• Work request:
Copy out all of the records, exactly as they appear.

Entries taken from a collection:
= Beginning of Section =
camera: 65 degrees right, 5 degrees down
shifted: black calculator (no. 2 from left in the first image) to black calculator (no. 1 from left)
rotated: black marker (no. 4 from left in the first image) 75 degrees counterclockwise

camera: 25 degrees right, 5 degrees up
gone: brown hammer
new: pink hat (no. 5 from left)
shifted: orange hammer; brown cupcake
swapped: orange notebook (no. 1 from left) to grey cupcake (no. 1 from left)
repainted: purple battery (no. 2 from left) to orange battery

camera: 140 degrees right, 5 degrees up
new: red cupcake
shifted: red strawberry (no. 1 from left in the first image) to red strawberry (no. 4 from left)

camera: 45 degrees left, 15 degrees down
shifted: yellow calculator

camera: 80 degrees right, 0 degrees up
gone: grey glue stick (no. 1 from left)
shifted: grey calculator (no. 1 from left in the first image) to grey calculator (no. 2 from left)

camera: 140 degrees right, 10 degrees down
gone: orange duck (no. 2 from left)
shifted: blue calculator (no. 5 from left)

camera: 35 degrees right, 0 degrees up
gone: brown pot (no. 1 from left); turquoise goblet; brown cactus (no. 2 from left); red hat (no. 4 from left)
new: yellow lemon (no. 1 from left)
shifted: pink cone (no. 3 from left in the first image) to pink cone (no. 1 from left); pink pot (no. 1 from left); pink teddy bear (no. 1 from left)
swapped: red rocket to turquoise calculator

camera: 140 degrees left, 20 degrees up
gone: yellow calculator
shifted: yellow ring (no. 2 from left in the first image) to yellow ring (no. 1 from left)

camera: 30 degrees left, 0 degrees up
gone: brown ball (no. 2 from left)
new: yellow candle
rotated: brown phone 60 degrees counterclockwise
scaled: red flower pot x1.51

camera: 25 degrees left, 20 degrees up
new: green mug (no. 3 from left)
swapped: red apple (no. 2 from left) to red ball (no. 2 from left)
= End of Section =
• Exercise solution:
camera: 65 degrees right, 5 degrees down
shifted: black calculator (no. 2 from left in the first image) to black calculator (no. 1 from left)
rotated: black marker (no. 4 from left in the first image) 75 degrees counterclockwise

camera: 25 degrees right, 5 degrees up
gone: brown hammer
new: pink hat (no. 5 from left)
shifted: orange hammer; brown cupcake
swapped: orange notebook (no. 1 from left) to grey cupcake (no. 1 from left)
repainted: purple battery (no. 2 from left) to orange battery

camera: 140 degrees right, 5 degrees up
new: red cupcake
shifted: red strawberry (no. 1 from left in the first image) to red strawberry (no. 4 from left)

camera: 45 degrees left, 15 degrees down
shifted: yellow calculator

camera: 80 degrees right, 0 degrees up
gone: grey glue stick (no. 1 from left)
shifted: grey calculator (no. 1 from left in the first image) to grey calculator (no. 2 from left)

camera: 140 degrees right, 10 degrees down
gone: orange duck (no. 2 from left)
shifted: blue calculator (no. 5 from left)

camera: 35 degrees right, 0 degrees up
gone: brown pot (no. 1 from left); turquoise goblet; brown cactus (no. 2 from left); red hat (no. 4 from left)
new: yellow lemon (no. 1 from left)
shifted: pink cone (no. 3 from left in the first image) to pink cone (no. 1 from left); pink pot (no. 1 from left); pink teddy bear (no. 1 from left)
swapped: red rocket to turquoise calculator

camera: 140 degrees left, 20 degrees up
gone: yellow calculator
shifted: yellow ring (no. 2 from left in the first image) to yellow ring (no. 1 from left)

camera: 30 degrees left, 0 degrees up
gone: brown ball (no. 2 from left)
new: yellow candle
rotated: brown phone 60 degrees counterclockwise
scaled: red flower pot x1.51

camera: 25 degrees left, 20 degrees up
new: green mug (no. 3 from left)
swapped: red apple (no. 2 from left) to red ball (no. 2 from left)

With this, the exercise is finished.